* _Exercise goal_: Please reproduce each line of the data below exactly as shown.
[[ Dataset content, beginning ]]
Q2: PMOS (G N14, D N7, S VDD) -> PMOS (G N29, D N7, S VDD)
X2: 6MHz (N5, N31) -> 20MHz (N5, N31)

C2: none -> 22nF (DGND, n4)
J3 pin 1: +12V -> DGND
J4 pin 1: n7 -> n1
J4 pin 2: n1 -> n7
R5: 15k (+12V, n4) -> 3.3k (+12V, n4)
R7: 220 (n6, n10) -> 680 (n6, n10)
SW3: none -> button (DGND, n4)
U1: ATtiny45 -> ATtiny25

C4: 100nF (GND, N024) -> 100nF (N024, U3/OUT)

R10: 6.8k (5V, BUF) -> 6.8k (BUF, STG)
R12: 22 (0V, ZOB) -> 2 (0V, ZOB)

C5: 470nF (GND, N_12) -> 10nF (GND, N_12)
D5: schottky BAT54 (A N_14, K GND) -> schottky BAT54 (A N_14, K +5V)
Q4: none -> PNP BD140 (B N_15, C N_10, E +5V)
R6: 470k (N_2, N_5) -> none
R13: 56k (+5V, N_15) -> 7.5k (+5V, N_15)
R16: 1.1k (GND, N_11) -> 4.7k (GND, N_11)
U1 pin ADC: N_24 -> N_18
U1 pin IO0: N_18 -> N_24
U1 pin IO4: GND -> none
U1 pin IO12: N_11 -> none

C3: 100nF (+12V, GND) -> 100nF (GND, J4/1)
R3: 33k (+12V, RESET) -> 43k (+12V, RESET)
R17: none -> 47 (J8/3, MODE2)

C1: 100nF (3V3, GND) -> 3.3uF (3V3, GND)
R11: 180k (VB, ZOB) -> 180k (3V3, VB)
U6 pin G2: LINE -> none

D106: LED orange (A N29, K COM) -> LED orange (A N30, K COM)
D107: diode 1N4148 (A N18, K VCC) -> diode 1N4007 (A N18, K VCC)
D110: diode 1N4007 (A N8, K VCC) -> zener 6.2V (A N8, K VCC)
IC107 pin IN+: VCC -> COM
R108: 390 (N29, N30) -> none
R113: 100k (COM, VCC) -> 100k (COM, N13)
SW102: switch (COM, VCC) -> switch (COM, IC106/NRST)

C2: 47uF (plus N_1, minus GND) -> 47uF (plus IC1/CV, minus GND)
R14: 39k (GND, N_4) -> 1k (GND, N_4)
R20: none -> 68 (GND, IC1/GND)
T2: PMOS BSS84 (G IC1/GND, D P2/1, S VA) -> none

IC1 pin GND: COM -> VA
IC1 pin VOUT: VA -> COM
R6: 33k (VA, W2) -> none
[[ Dataset content, end ]]
* _Answer space_:
Q2: PMOS (G N14, D N7, S VDD) -> PMOS (G N29, D N7, S VDD)
X2: 6MHz (N5, N31) -> 20MHz (N5, N31)

C2: none -> 22nF (DGND, n4)
J3 pin 1: +12V -> DGND
J4 pin 1: n7 -> n1
J4 pin 2: n1 -> n7
R5: 15k (+12V, n4) -> 3.3k (+12V, n4)
R7: 220 (n6, n10) -> 680 (n6, n10)
SW3: none -> button (DGND, n4)
U1: ATtiny45 -> ATtiny25

C4: 100nF (GND, N024) -> 100nF (N024, U3/OUT)

R10: 6.8k (5V, BUF) -> 6.8k (BUF, STG)
R12: 22 (0V, ZOB) -> 2 (0V, ZOB)

C5: 470nF (GND, N_12) -> 10nF (GND, N_12)
D5: schottky BAT54 (A N_14, K GND) -> schottky BAT54 (A N_14, K +5V)
Q4: none -> PNP BD140 (B N_15, C N_10, E +5V)
R6: 470k (N_2, N_5) -> none
R13: 56k (+5V, N_15) -> 7.5k (+5V, N_15)
R16: 1.1k (GND, N_11) -> 4.7k (GND, N_11)
U1 pin ADC: N_24 -> N_18
U1 pin IO0: N_18 -> N_24
U1 pin IO4: GND -> none
U1 pin IO12: N_11 -> none

C3: 100nF (+12V, GND) -> 100nF (GND, J4/1)
R3: 33k (+12V, RESET) -> 43k (+12V, RESET)
R17: none -> 47 (J8/3, MODE2)

C1: 100nF (3V3, GND) -> 3.3uF (3V3, GND)
R11: 180k (VB, ZOB) -> 180k (3V3, VB)
U6 pin G2: LINE -> none

D106: LED orange (A N29, K COM) -> LED orange (A N30, K COM)
D107: diode 1N4148 (A N18, K VCC) -> diode 1N4007 (A N18, K VCC)
D110: diode 1N4007 (A N8, K VCC) -> zener 6.2V (A N8, K VCC)
IC107 pin IN+: VCC -> COM
R108: 390 (N29, N30) -> none
R113: 100k (COM, VCC) -> 100k (COM, N13)
SW102: switch (COM, VCC) -> switch (COM, IC106/NRST)

C2: 47uF (plus N_1, minus GND) -> 47uF (plus IC1/CV, minus GND)
R14: 39k (GND, N_4) -> 1k (GND, N_4)
R20: none -> 68 (GND, IC1/GND)
T2: PMOS BSS84 (G IC1/GND, D P2/1, S VA) -> none

IC1 pin GND: COM -> VA
IC1 pin VOUT: VA -> COM
R6: 33k (VA, W2) -> none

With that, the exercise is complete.